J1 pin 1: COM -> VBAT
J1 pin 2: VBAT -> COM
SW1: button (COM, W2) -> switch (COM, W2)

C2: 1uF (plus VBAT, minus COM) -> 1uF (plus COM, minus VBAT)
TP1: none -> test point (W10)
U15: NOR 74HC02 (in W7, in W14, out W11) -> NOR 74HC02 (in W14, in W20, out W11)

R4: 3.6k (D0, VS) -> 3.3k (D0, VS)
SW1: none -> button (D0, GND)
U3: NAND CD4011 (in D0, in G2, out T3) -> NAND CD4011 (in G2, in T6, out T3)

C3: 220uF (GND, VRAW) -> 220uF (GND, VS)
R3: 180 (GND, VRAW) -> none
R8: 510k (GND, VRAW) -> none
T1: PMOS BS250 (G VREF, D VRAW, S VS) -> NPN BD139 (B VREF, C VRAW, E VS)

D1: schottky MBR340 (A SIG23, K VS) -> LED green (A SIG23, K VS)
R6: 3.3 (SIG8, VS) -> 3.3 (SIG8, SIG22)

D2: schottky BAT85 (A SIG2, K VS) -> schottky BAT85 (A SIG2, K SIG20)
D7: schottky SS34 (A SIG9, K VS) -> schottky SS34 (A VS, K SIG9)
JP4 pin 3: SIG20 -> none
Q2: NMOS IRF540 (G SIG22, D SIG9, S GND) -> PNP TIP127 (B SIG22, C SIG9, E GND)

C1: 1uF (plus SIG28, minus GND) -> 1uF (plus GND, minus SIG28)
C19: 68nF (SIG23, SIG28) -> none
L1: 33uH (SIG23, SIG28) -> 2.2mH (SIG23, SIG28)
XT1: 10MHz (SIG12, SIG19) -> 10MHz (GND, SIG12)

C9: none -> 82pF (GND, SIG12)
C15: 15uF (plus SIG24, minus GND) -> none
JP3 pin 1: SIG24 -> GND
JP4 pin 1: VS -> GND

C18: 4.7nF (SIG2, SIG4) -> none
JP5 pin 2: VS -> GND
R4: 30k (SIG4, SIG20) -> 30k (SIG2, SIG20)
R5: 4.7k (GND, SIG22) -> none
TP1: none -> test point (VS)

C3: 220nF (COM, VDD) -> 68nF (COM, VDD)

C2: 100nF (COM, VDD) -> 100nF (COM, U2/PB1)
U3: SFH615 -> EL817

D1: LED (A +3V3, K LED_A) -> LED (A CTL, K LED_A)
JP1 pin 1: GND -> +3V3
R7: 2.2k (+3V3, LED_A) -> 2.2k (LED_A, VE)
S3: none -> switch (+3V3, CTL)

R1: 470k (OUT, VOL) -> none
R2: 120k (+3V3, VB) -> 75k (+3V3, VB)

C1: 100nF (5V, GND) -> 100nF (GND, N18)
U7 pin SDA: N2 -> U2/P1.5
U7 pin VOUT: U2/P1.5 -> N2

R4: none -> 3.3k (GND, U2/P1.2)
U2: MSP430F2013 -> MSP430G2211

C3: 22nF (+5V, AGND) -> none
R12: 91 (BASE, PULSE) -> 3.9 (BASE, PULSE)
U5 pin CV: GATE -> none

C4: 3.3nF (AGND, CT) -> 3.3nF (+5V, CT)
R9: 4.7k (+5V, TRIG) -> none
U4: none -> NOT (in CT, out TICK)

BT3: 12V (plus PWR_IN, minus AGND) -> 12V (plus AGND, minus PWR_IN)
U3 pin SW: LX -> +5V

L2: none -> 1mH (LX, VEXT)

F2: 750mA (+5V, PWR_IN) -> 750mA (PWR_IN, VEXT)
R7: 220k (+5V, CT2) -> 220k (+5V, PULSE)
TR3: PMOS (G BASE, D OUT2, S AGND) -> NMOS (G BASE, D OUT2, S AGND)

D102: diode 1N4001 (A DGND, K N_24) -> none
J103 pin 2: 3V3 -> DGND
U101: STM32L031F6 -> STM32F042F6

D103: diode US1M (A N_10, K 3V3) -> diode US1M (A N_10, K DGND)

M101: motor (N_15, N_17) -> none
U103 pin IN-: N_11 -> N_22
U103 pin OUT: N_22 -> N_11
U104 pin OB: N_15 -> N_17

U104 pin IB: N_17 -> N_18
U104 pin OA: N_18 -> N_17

──────────

### [What to work on]
Retype the line containing "J103 pin 2: 3V3 -> DGND" and each line after it through the end of the listing, exactly, leaving out everything else.

### [Answer box]
J103 pin 2: 3V3 -> DGND
U101: STM32L031F6 -> STM32F042F6

D103: diode US1M (A N_10, K 3V3) -> diode US1M (A N_10, K DGND)

M101: motor (N_15, N_17) -> none
U103 pin IN-: N_11 -> N_22
U103 pin OUT: N_22 -> N_11
U104 pin OB: N_15 -> N_17

U104 pin IB: N_17 -> N_18
U104 pin OA: N_18 -> N_17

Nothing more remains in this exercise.